# EXERCISE:
In this exercise, the entries below include pictures. Repeat exactly the lines from the line with "(103, 211) = (158, 194): pink" to the line with "(592, 224) = (788, 468): brown", including both, but without the pictures.

/---

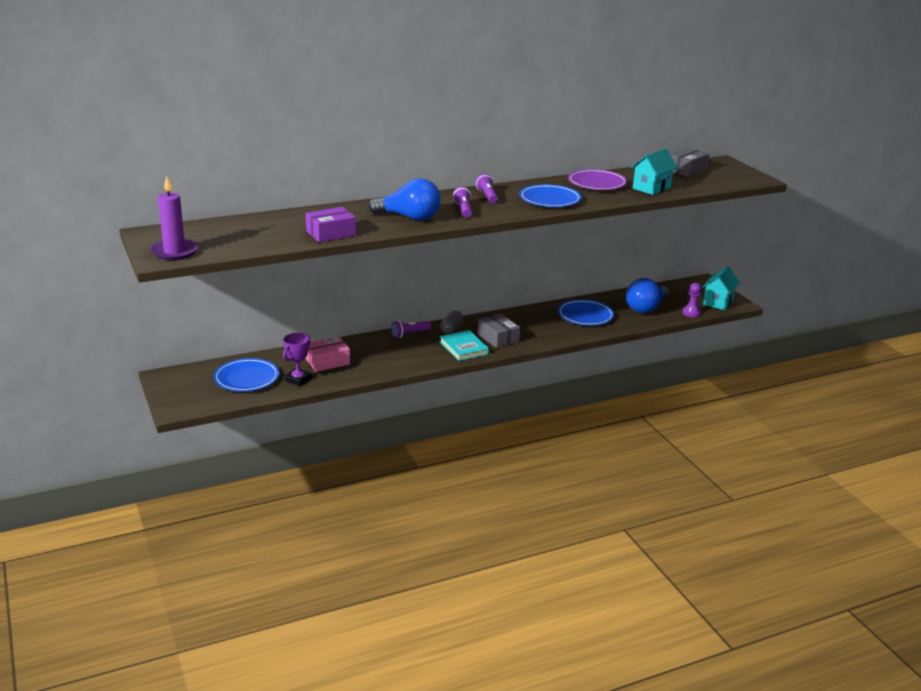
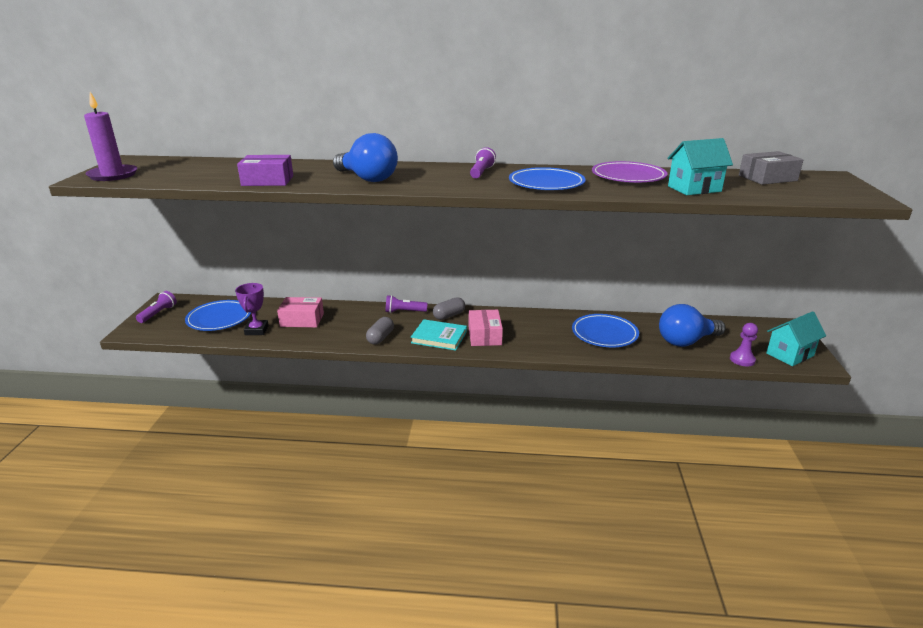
camera: 30 degrees right, 0 degrees up
(298, 379) = (256, 330): purple trophy -> purple trophy turned 60 degrees counterclockwise
(416, 359) = (380, 338): none -> grey capsule
(463, 210) = (434, 180): purple flashlight -> purple flashlight (158, 313)
(464, 348) = (439, 337): turquoise book -> turquoise book turned 75 degrees counterclockwise
(498, 338) = (484, 335): grey box -> pink box

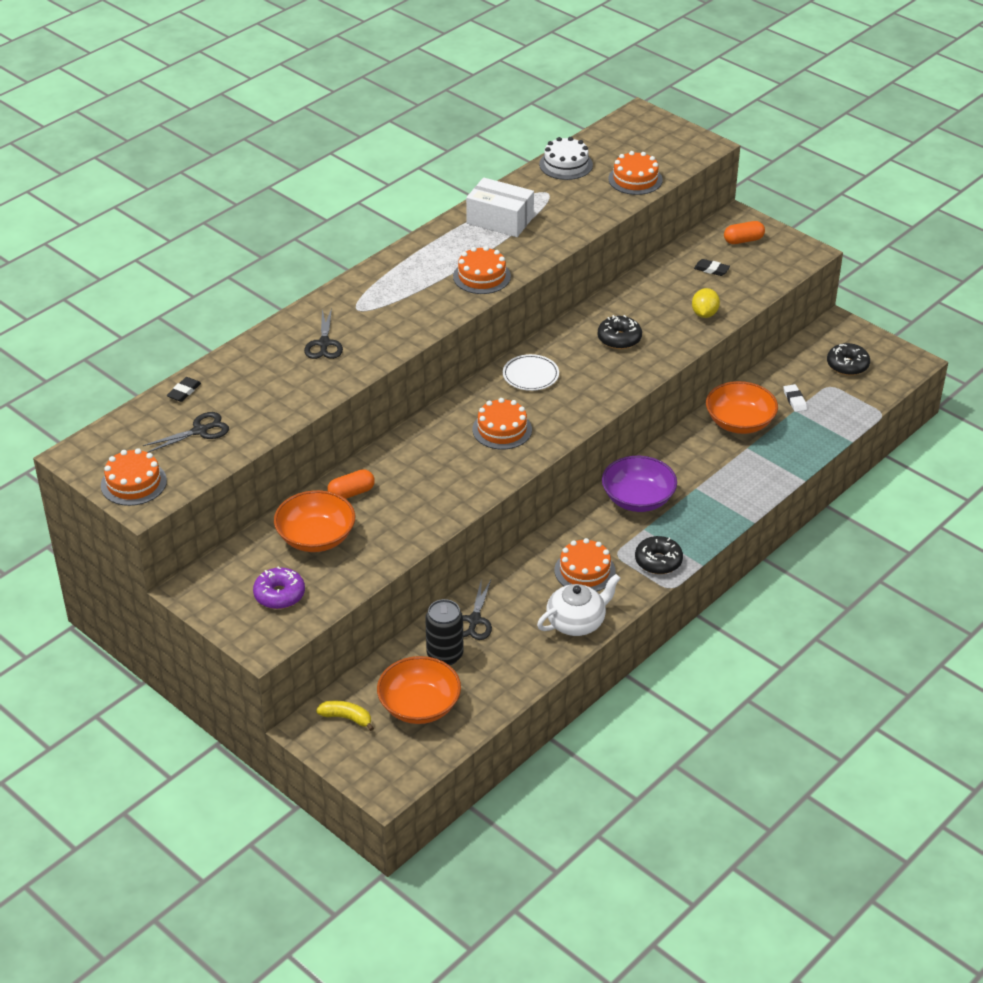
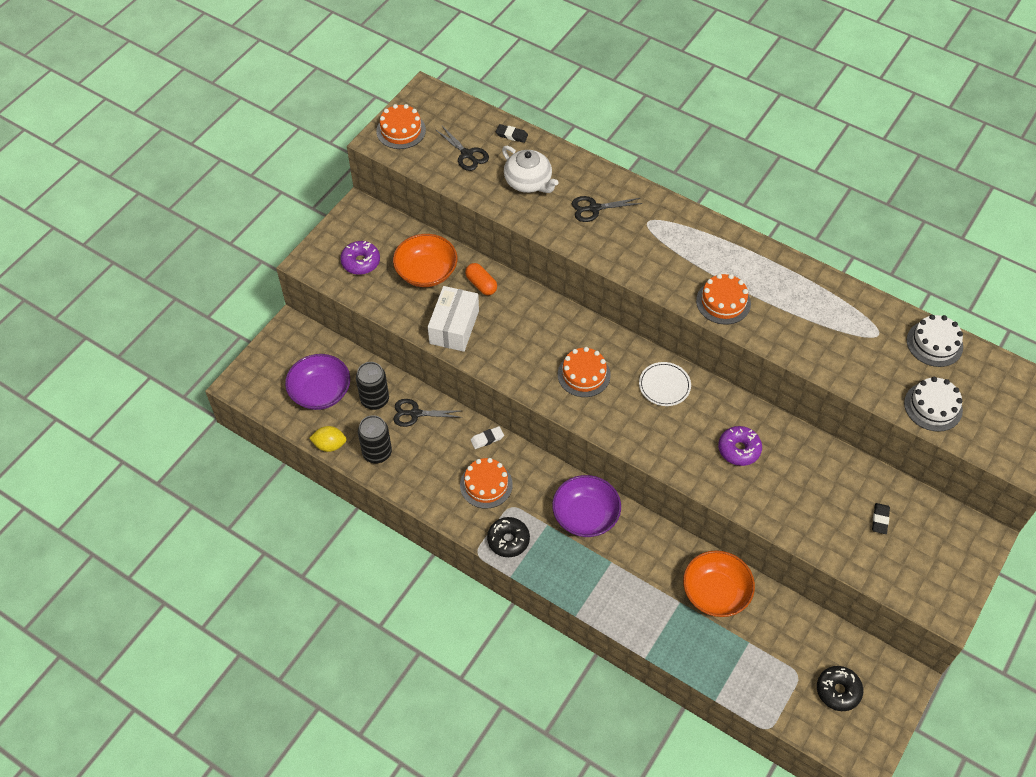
camera: 80 degrees right, 15 degrees up
(346, 718) = (303, 349): yellow banana -> none
(419, 706) = (320, 392): orange bowl -> purple bowl
(500, 220) = (817, 303): white box -> white box (454, 327)
(522, 659) = (377, 453): none -> black can
(577, 622) = (425, 486): white teapot -> white teapot (528, 182)
(619, 339) = (739, 449): black donut -> purple donut
(635, 179) = (933, 406): orange cake -> white cake
(704, 314) = (802, 519): yellow lemon -> yellow lemon (330, 445)
(743, 240) = (944, 546): orange capsule -> none
(794, 400) = (764, 641): white eraser -> white eraser (487, 439)

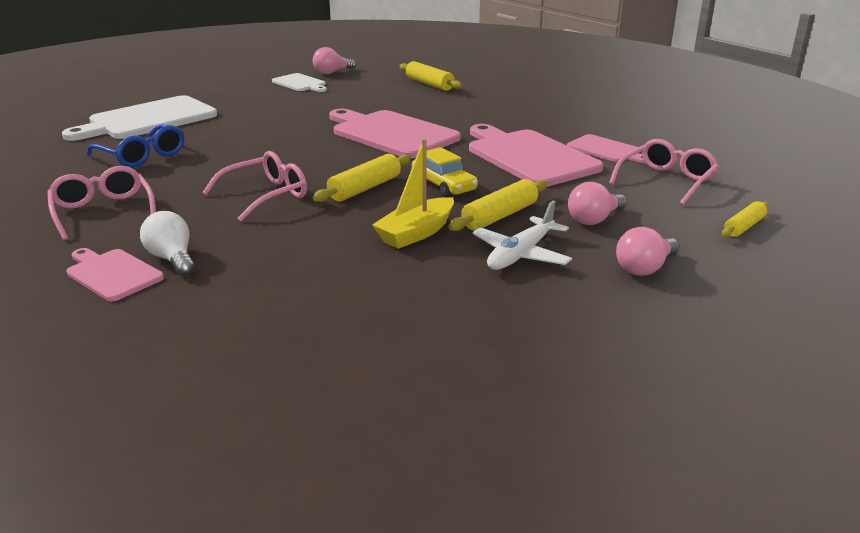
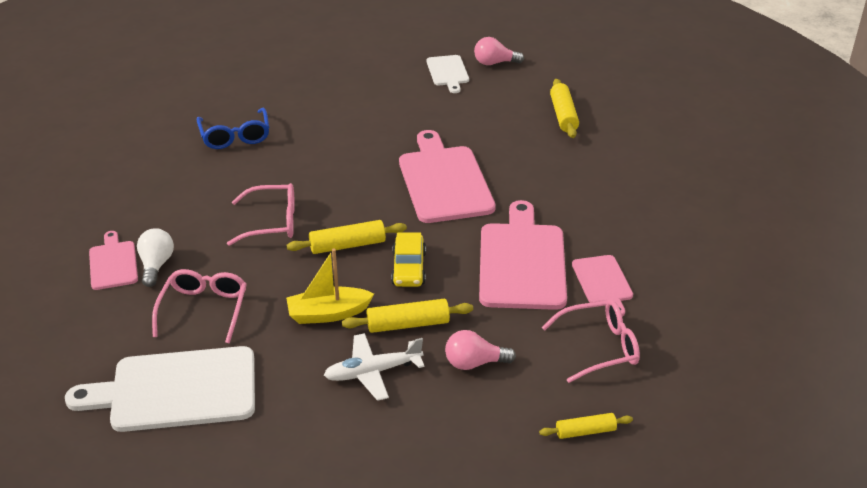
camera: 35 degrees right, 10 degrees up
(103, 211) = (158, 194): pink glasses -> pink glasses (204, 309)
(148, 119) = (280, 86): white cutting board -> white cutting board (176, 390)
(644, 268) = (442, 431): pink light bulb -> none

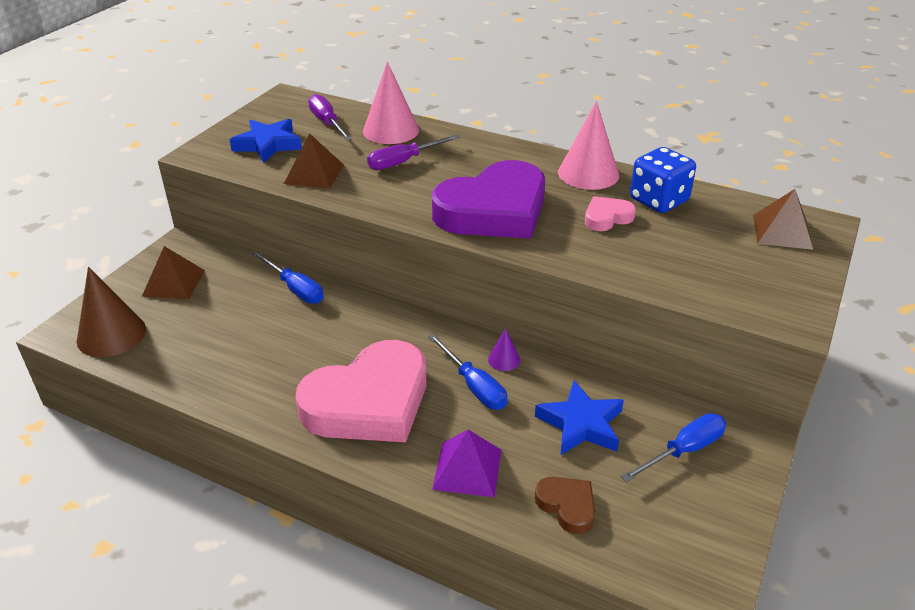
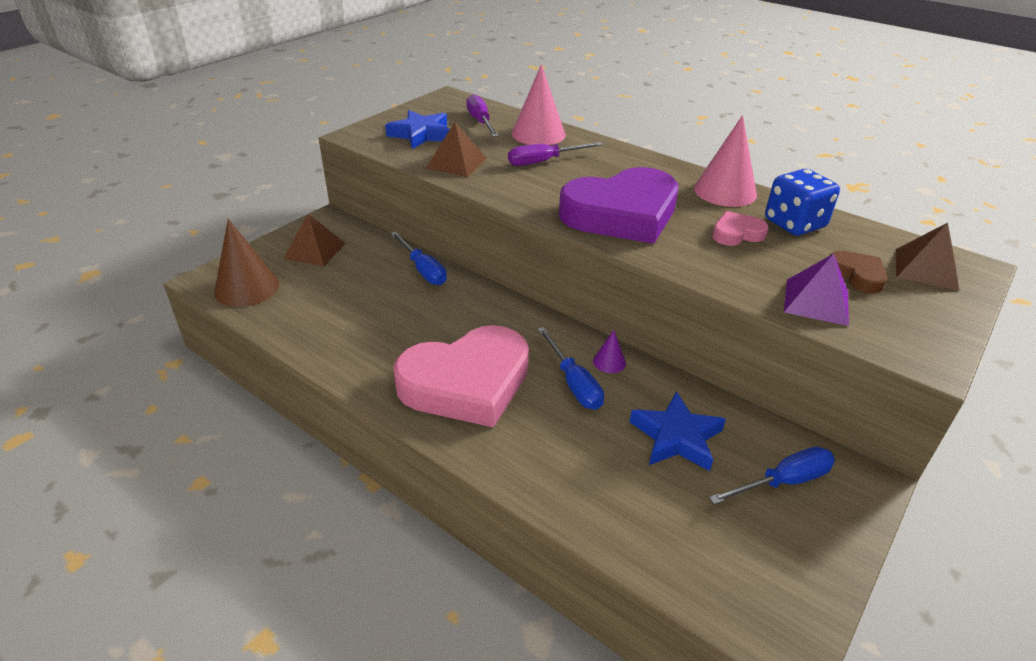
camera: 10 degrees right, 0 degrees up
(467, 469) = (549, 464): purple pyramid -> purple pyramid (816, 301)
(567, 506) = (646, 519): brown heart -> brown heart (857, 275)

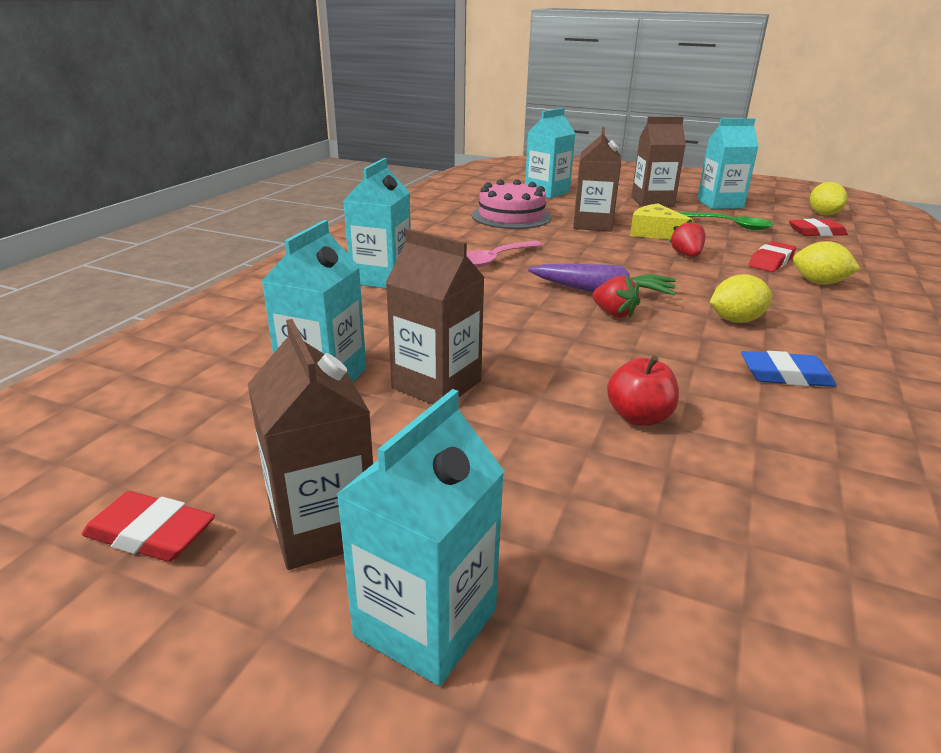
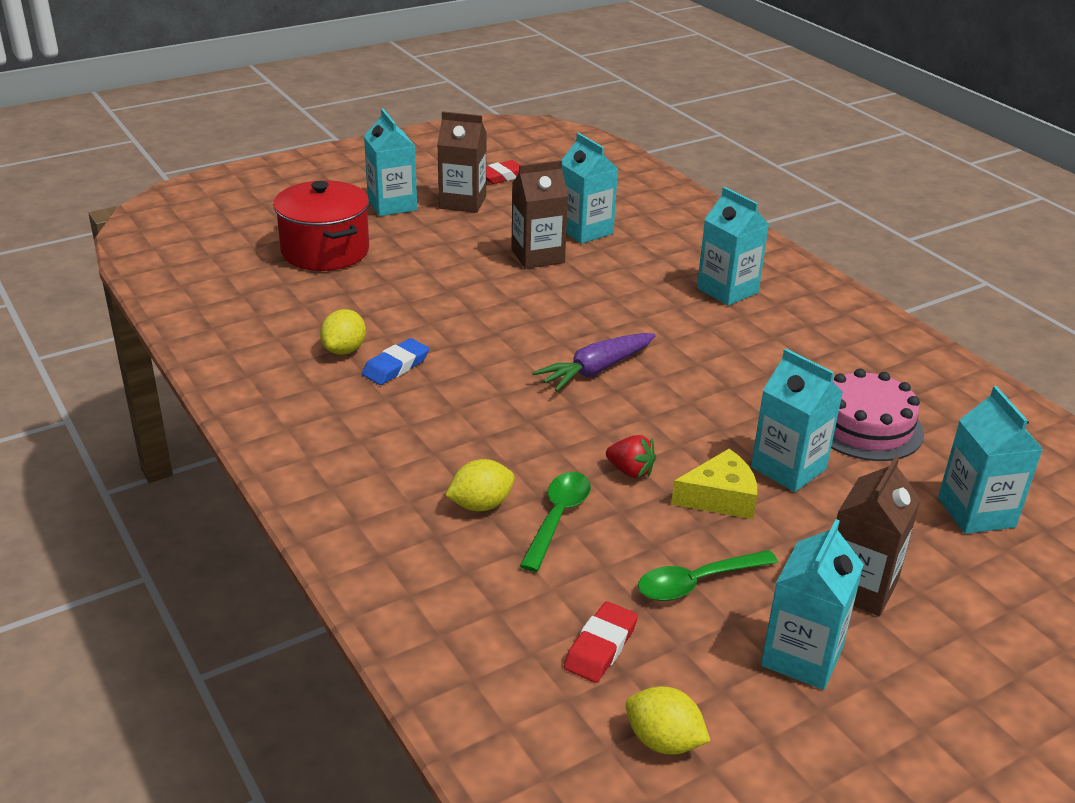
camera: 125 degrees right, 5 degrees up
(495, 260) = (723, 354): pink spoon -> none
(592, 224) = (788, 468): brown carton -> turquoise carton
(613, 313) = (553, 354): red strawberry -> none
(639, 417) = (430, 295): red apple -> none
(706, 595) = (325, 251): none -> red pot
(736, 320) = (478, 400): yellow lemon -> yellow lemon (344, 350)
(771, 261) = (557, 518): red eraser -> green spoon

\---

# RESPONSE BELOW:
(103, 211) = (158, 194): pink glasses -> pink glasses (204, 309)
(148, 119) = (280, 86): white cutting board -> white cutting board (176, 390)
(644, 268) = (442, 431): pink light bulb -> none

camera: 10 degrees right, 0 degrees up
(467, 469) = (549, 464): purple pyramid -> purple pyramid (816, 301)
(567, 506) = (646, 519): brown heart -> brown heart (857, 275)

camera: 125 degrees right, 5 degrees up
(495, 260) = (723, 354): pink spoon -> none
(592, 224) = (788, 468): brown carton -> turquoise carton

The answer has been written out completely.